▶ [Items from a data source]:

/---

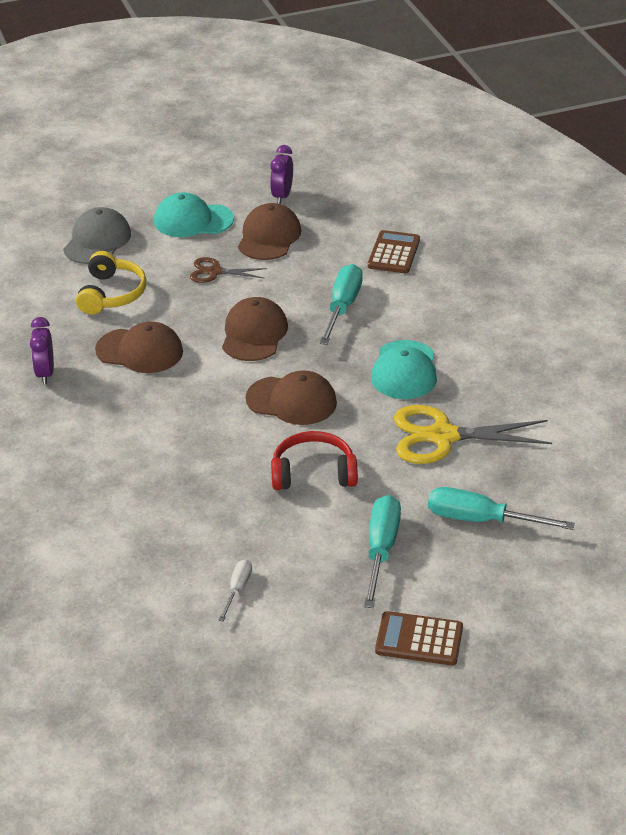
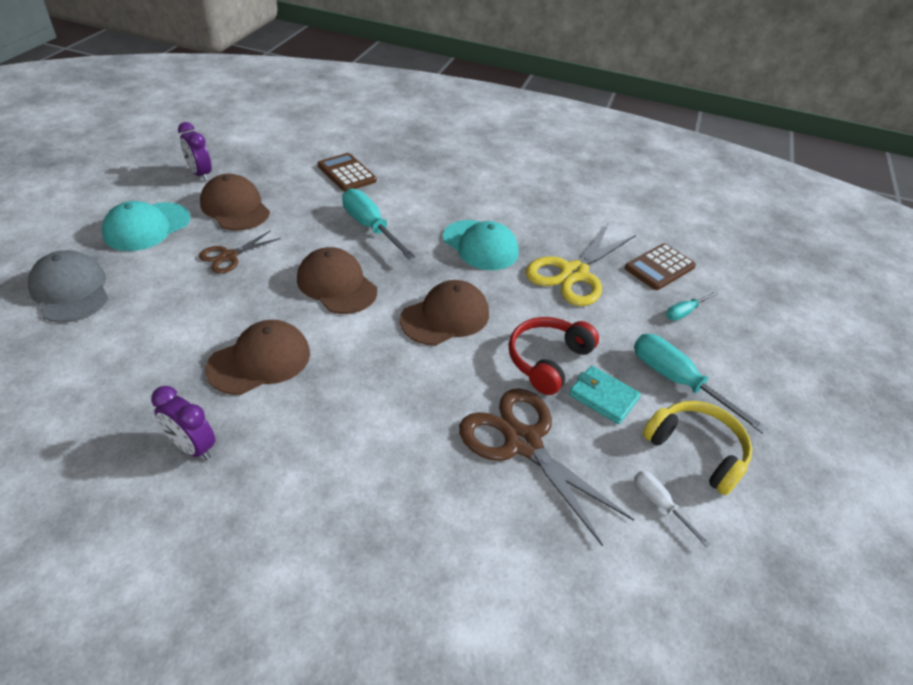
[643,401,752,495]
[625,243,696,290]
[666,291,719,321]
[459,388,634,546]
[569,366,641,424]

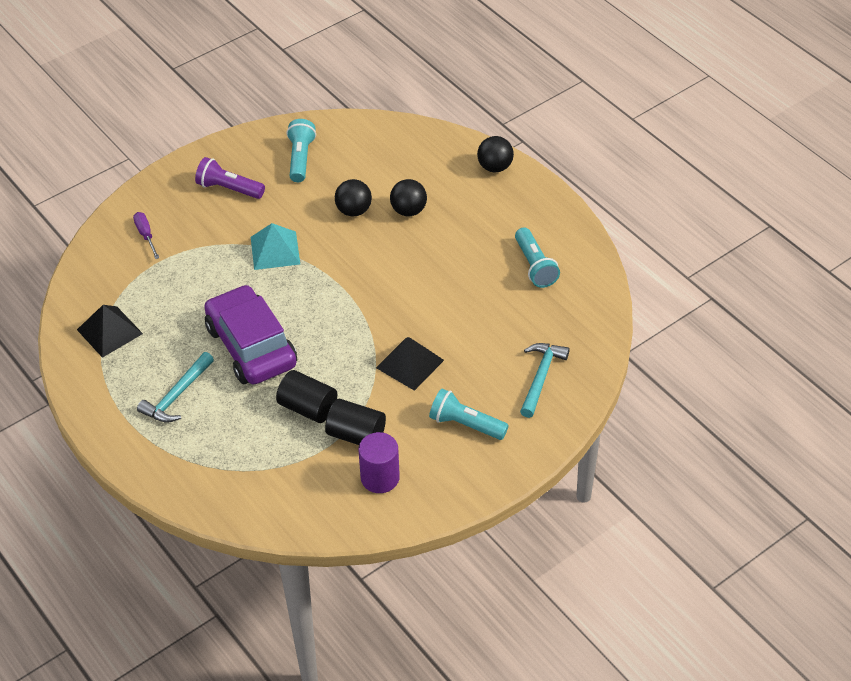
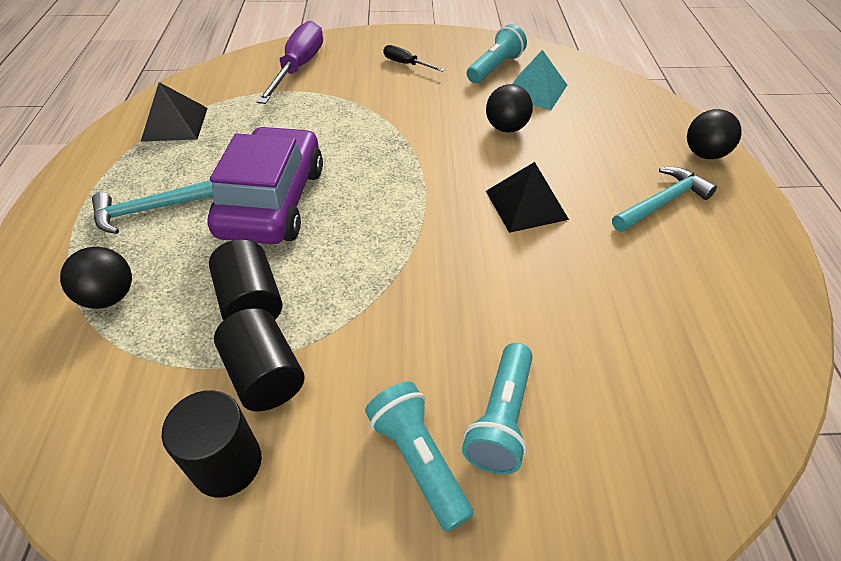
[256,21,323,104]
[383,45,445,72]
[512,50,567,110]
[162,390,262,498]
[486,162,569,233]
[60,247,132,309]
[462,343,533,474]
[612,167,717,232]

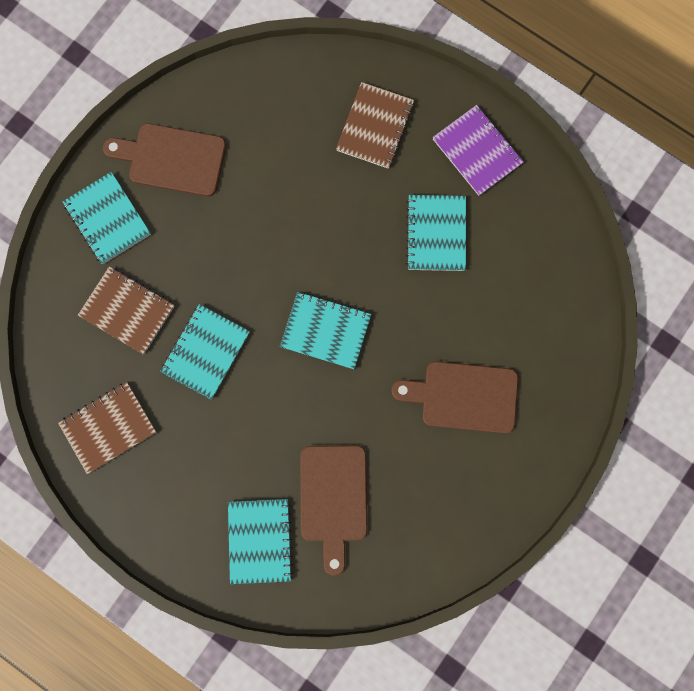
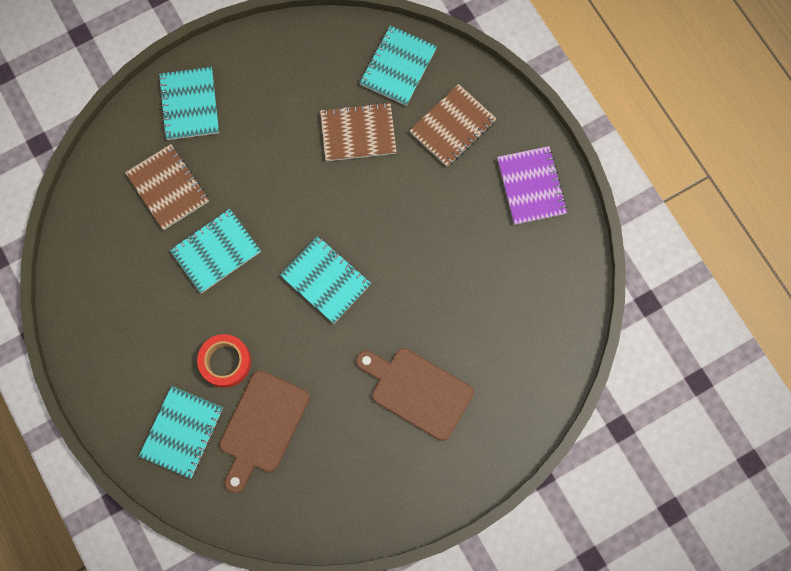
[320,102,397,161]
[103,123,226,197] (first image)
[359,25,437,106]
[197,334,251,388]

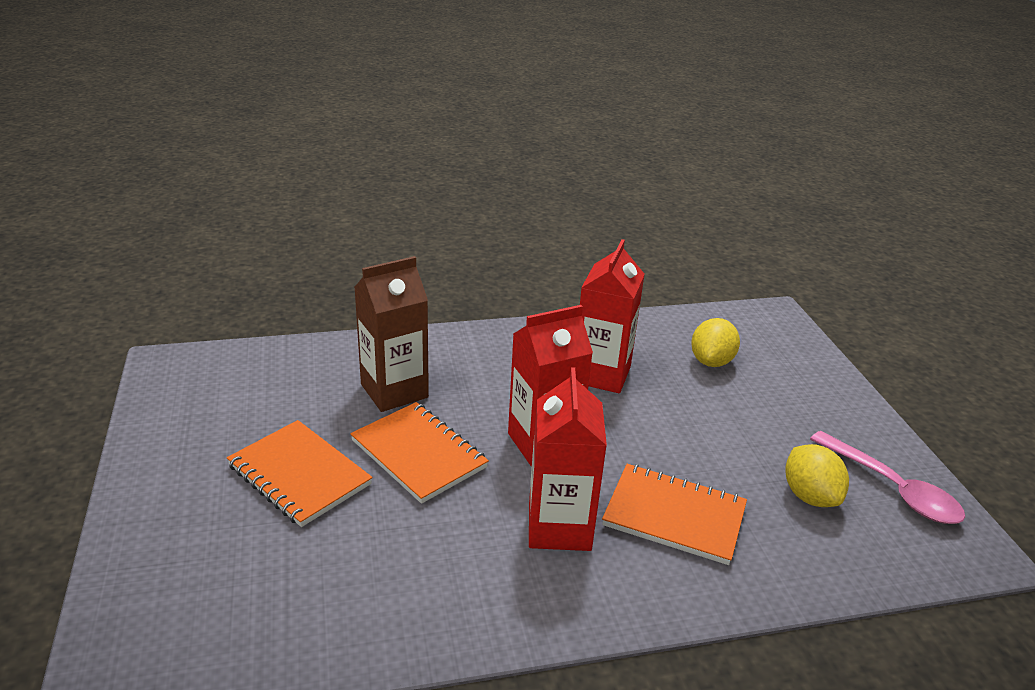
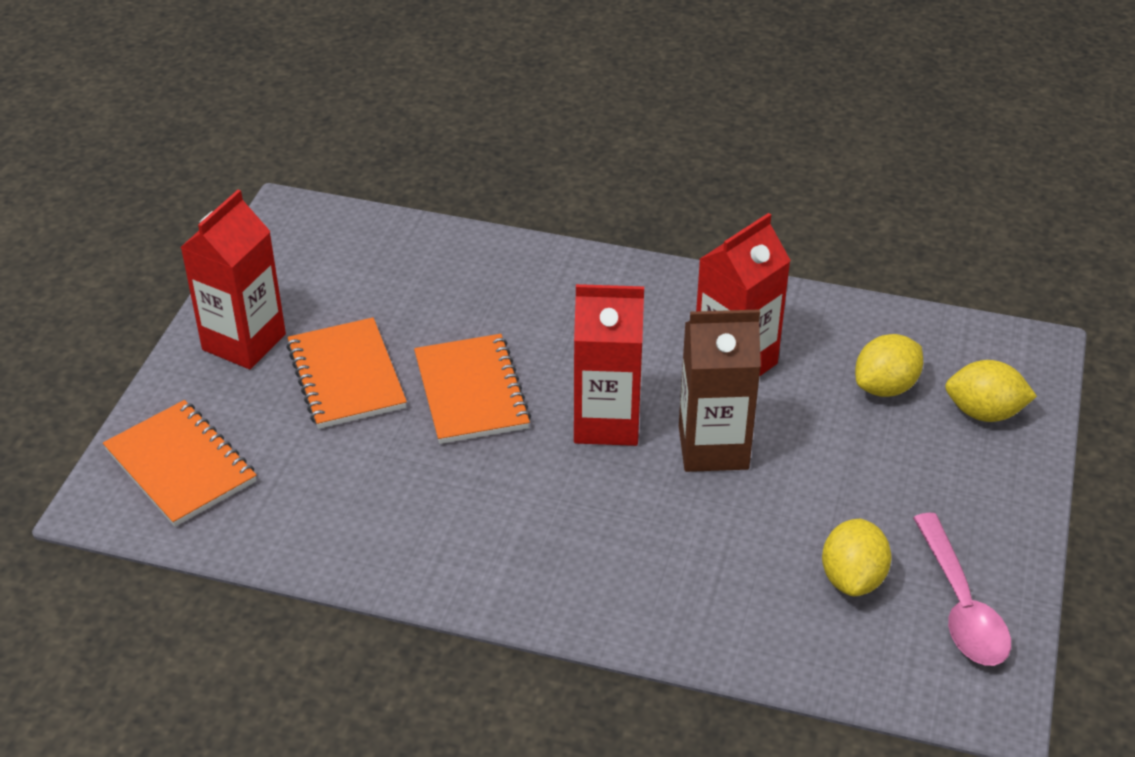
[679,309,761,472]
[181,190,286,369]
[103,400,257,527]
[945,360,1037,422]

\---

▶ [Assigned task]: Transcription of the lines from the one with "[197,334,251,388]" through the end of the entries is required, exact and with no pictures.

▶ [The completed task]:
[197,334,251,388]

[679,309,761,472]
[181,190,286,369]
[103,400,257,527]
[945,360,1037,422]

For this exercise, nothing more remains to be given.